Listing of spatial reasoning questions
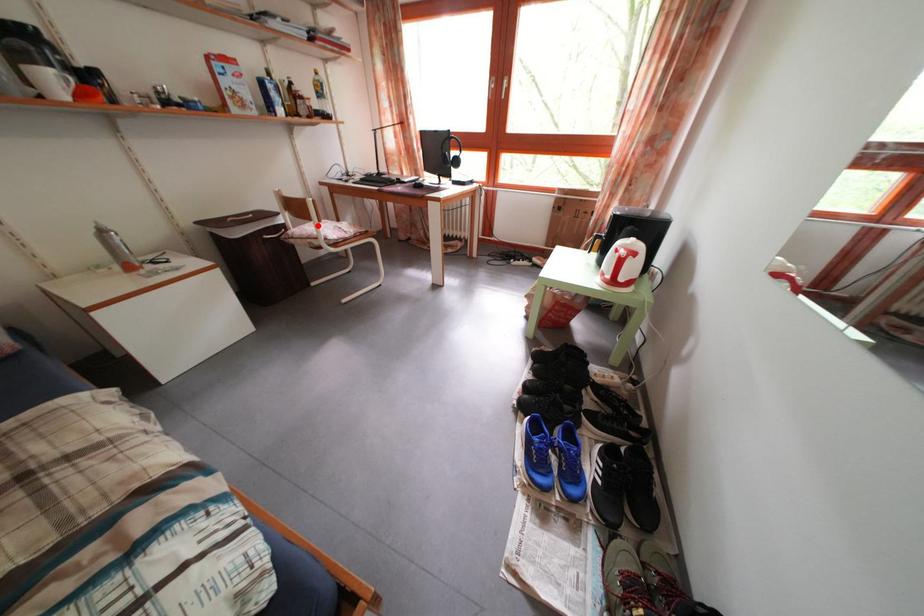
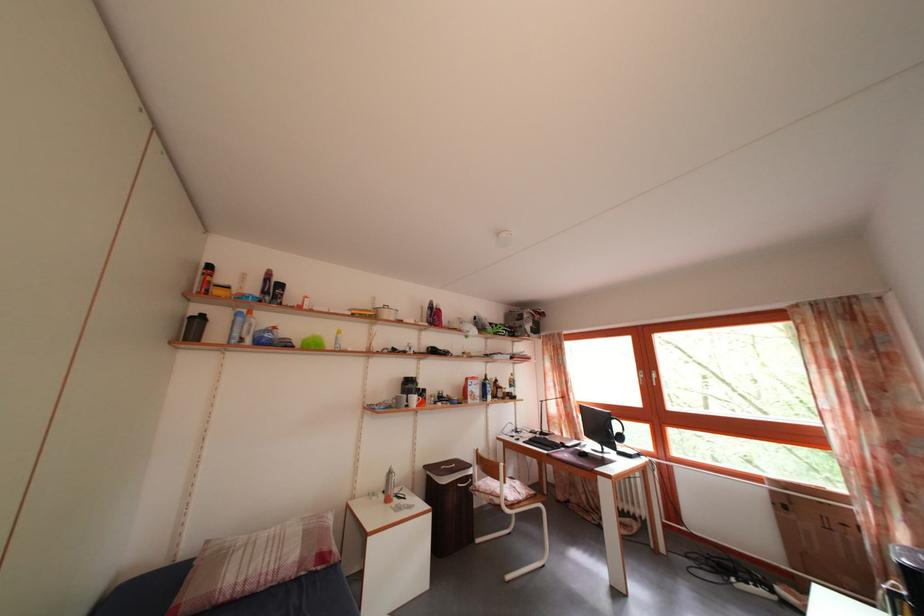
Question: I am providing you with two images of the same scene from different viewpoints. In image1, a red point is highlighted. Considering the same 3D point in image2, which of the following is correct?

Choices:
 (A) It is closer
 (B) It is farther

Answer: (B)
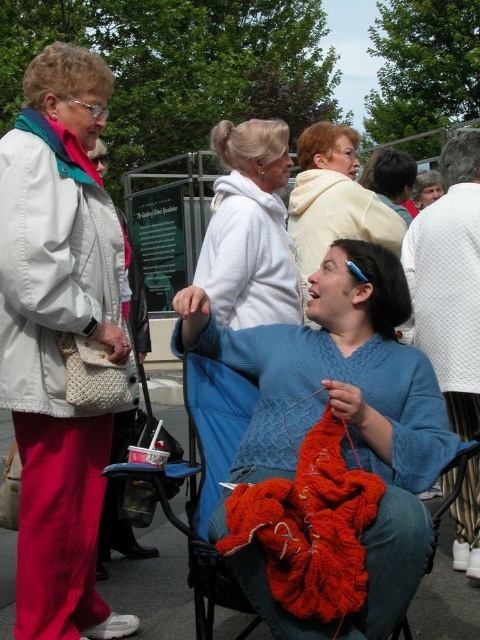
Question: Observing the image, what is the correct spatial positioning of knitted wool sweater at center in reference to white fleece sweater at center?

Choices:
 (A) below
 (B) above

Answer: (A)

Question: Which of the following is the farthest from the observer?

Choices:
 (A) white matte jacket at left
 (B) matte white sweater at center
 (C) knitted wool sweater at center

Answer: (B)

Question: Is white fleece sweater at center positioned before matte white sweater at center?

Choices:
 (A) no
 (B) yes

Answer: (B)

Question: Which of the following is the farthest from the observer?

Choices:
 (A) (28, 618)
 (B) (349, 145)
 (C) (253, 588)

Answer: (B)

Question: Can you confirm if white matte jacket at left is positioned below matte white sweater at center?

Choices:
 (A) no
 (B) yes

Answer: (B)

Question: Estimate the real-world distances between objects in this image. Which object is farther from the matte white sweater at center?

Choices:
 (A) white fleece sweater at center
 (B) knitted wool sweater at center

Answer: (B)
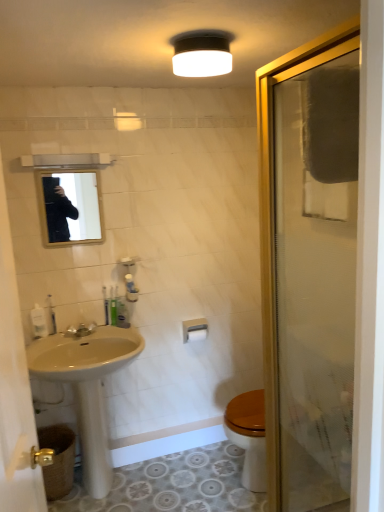
Identify the location of white matte light fixture at upper center. This screenshot has height=512, width=384. (202, 53).

This screenshot has width=384, height=512. What do you see at coordinates (15, 389) in the screenshot?
I see `white glossy mirror at upper left` at bounding box center [15, 389].

I want to click on matte silver faucet at lower left, so click(81, 330).

Which of these two, white matte towel bar at center or matte silver faucet at lower left, is thinner?

white matte towel bar at center is thinner.

Does white matte towel bar at center touch matte silver faucet at lower left?

No, white matte towel bar at center is not making contact with matte silver faucet at lower left.

Is white matte towel bar at center inside the boundaries of matte silver faucet at lower left, or outside?

white matte towel bar at center is spatially situated outside matte silver faucet at lower left.

In the image, is translucent plastic soap dispenser at lower left, which is the third toiletry from right to left, on the left side or the right side of beige ceramic sink at left?

translucent plastic soap dispenser at lower left, which is the third toiletry from right to left, is to the left of beige ceramic sink at left.

From a real-world perspective, which is physically above, translucent plastic soap dispenser at lower left, the 1th toiletry positioned from the left, or beige ceramic sink at left?

In real-world perspective, translucent plastic soap dispenser at lower left, the 1th toiletry positioned from the left, is above.

How different are the orientations of translucent plastic soap dispenser at lower left, which is the third toiletry from right to left, and beige ceramic sink at left in degrees?

translucent plastic soap dispenser at lower left, which is the third toiletry from right to left, and beige ceramic sink at left are facing 0.00637 degrees away from each other.

Is translucent plastic soap dispenser at lower left, the 1th toiletry positioned from the left, aimed at beige ceramic sink at left?

No, translucent plastic soap dispenser at lower left, the 1th toiletry positioned from the left, is not oriented towards beige ceramic sink at left.

Is point (196, 329) less distant than point (51, 309)?

No.

Is white matte toilet paper at lower center facing towards translucent plastic toothbrush at lower left, the second toiletry positioned from the right?

No, white matte toilet paper at lower center is not aimed at translucent plastic toothbrush at lower left, the second toiletry positioned from the right.

From a real-world perspective, count 2nd toiletrys upward from the white matte toilet paper at lower center and point to it. Please provide its 2D coordinates.

[(51, 315)]

In terms of height, does white matte toilet paper at lower center look taller or shorter compared to translucent plastic toothbrush at lower left, which is counted as the 2th toiletry, starting from the left?

Clearly, white matte toilet paper at lower center is shorter compared to translucent plastic toothbrush at lower left, which is counted as the 2th toiletry, starting from the left.

Considering the sizes of objects white matte light fixture at upper center and white glossy mirror at upper left in the image provided, who is bigger, white matte light fixture at upper center or white glossy mirror at upper left?

white glossy mirror at upper left is bigger.

Where is `screen door in front of the white matte light fixture at upper center`? screen door in front of the white matte light fixture at upper center is located at coordinates (15, 389).

Based on the photo, who is taller, white matte light fixture at upper center or white glossy mirror at upper left?

white glossy mirror at upper left is taller.

What's the angular difference between green plastic toothbrush at lower left, the 3th toiletry from the left, and clear glass shower door at right's facing directions?

There is a 86.9-degree angle between the facing directions of green plastic toothbrush at lower left, the 3th toiletry from the left, and clear glass shower door at right.

Considering the relative sizes of green plastic toothbrush at lower left, the 3th toiletry from the left, and clear glass shower door at right in the image provided, is green plastic toothbrush at lower left, the 3th toiletry from the left, thinner than clear glass shower door at right?

Yes.

Are green plastic toothbrush at lower left, acting as the first toiletry starting from the right, and clear glass shower door at right located far from each other?

Yes, green plastic toothbrush at lower left, acting as the first toiletry starting from the right, and clear glass shower door at right are located far from each other.

Is matte silver faucet at lower left beside green plastic toothbrush at lower left, the 3th toiletry from the left?

matte silver faucet at lower left is not next to green plastic toothbrush at lower left, the 3th toiletry from the left, and they're not touching.

What's the angular difference between matte silver faucet at lower left and green plastic toothbrush at lower left, acting as the first toiletry starting from the right,'s facing directions?

3.49 degrees separate the facing orientations of matte silver faucet at lower left and green plastic toothbrush at lower left, acting as the first toiletry starting from the right.

This screenshot has width=384, height=512. Find the location of `the 3rd toiletry behind the matte silver faucet at lower left, starting your count from the anchor`. the 3rd toiletry behind the matte silver faucet at lower left, starting your count from the anchor is located at coordinates (105, 306).

In the scene shown: Could green plastic toothbrush at lower left, acting as the first toiletry starting from the right, be considered to be inside matte silver faucet at lower left?

No, matte silver faucet at lower left does not contain green plastic toothbrush at lower left, acting as the first toiletry starting from the right.

From the image's perspective, which object appears higher, clear glass shower door at right or white glossy mirror at upper left?

white glossy mirror at upper left, from the image's perspective.

Considering the sizes of objects clear glass shower door at right and white glossy mirror at upper left in the image provided, who is thinner, clear glass shower door at right or white glossy mirror at upper left?

white glossy mirror at upper left is thinner.

Considering the positions of objects clear glass shower door at right and white glossy mirror at upper left in the image provided, who is more to the left, clear glass shower door at right or white glossy mirror at upper left?

Positioned to the left is white glossy mirror at upper left.

Is clear glass shower door at right bigger or smaller than white glossy mirror at upper left?

clear glass shower door at right is bigger than white glossy mirror at upper left.

At what (x,y) coordinates should I click in order to perform the action: click on tap located above the white matte towel bar at center (from a real-world perspective). Please return your answer as a coordinate pair (x, y). The height and width of the screenshot is (512, 384). Looking at the image, I should click on (81, 330).

The image size is (384, 512). I want to click on toiletry that is the 2nd one when counting leftward from the beige ceramic sink at left, so [x=39, y=321].

Considering their positions, is clear glass shower door at right positioned closer to translucent plastic toothbrush at lower left, the second toiletry positioned from the right, than matte silver faucet at lower left?

matte silver faucet at lower left is closer to translucent plastic toothbrush at lower left, the second toiletry positioned from the right.

From the image, which object appears to be nearer to white glossy mirror at upper left, translucent plastic toothbrush at lower left, which is counted as the 2th toiletry, starting from the left, or clear glass shower door at right?

The object closer to white glossy mirror at upper left is clear glass shower door at right.

Based on their spatial positions, is white matte light fixture at upper center or white matte toilet paper at lower center closer to translucent plastic soap dispenser at lower left, the 1th toiletry positioned from the left?

Based on the image, white matte toilet paper at lower center appears to be nearer to translucent plastic soap dispenser at lower left, the 1th toiletry positioned from the left.

Estimate the real-world distances between objects in this image. Which object is further from translucent plastic soap dispenser at lower left, the 1th toiletry positioned from the left, white matte toilet paper at lower center or matte glass mirror at upper center?

Based on the image, matte glass mirror at upper center appears to be further to translucent plastic soap dispenser at lower left, the 1th toiletry positioned from the left.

→ GIVEN EXERCISE: Please copy the listing above from its beginning through the line containing "Question: Can you", inclusive, leaving out the pictures.

→ EXERCISE RESPONSE:
Question: I am providing you with two images of the same scene from different viewpoints. In image1, a red point is highlighted. Considering the same 3D point in image2, which of the following is correct?

Choices:
 (A) It is closer
 (B) It is farther

Answer: (B)
Question: Observing the image, what is the correct spatial positioning of knitted wool sweater at center in reference to white fleece sweater at center?

Choices:
 (A) below
 (B) above

Answer: (A)

Question: Which of the following is the farthest from the observer?

Choices:
 (A) white matte jacket at left
 (B) matte white sweater at center
 (C) knitted wool sweater at center

Answer: (B)

Question: Is white fleece sweater at center positioned before matte white sweater at center?

Choices:
 (A) no
 (B) yes

Answer: (B)

Question: Which of the following is the farthest from the observer?

Choices:
 (A) (28, 618)
 (B) (349, 145)
 (C) (253, 588)

Answer: (B)

Question: Can you confirm if white matte jacket at left is positioned below matte white sweater at center?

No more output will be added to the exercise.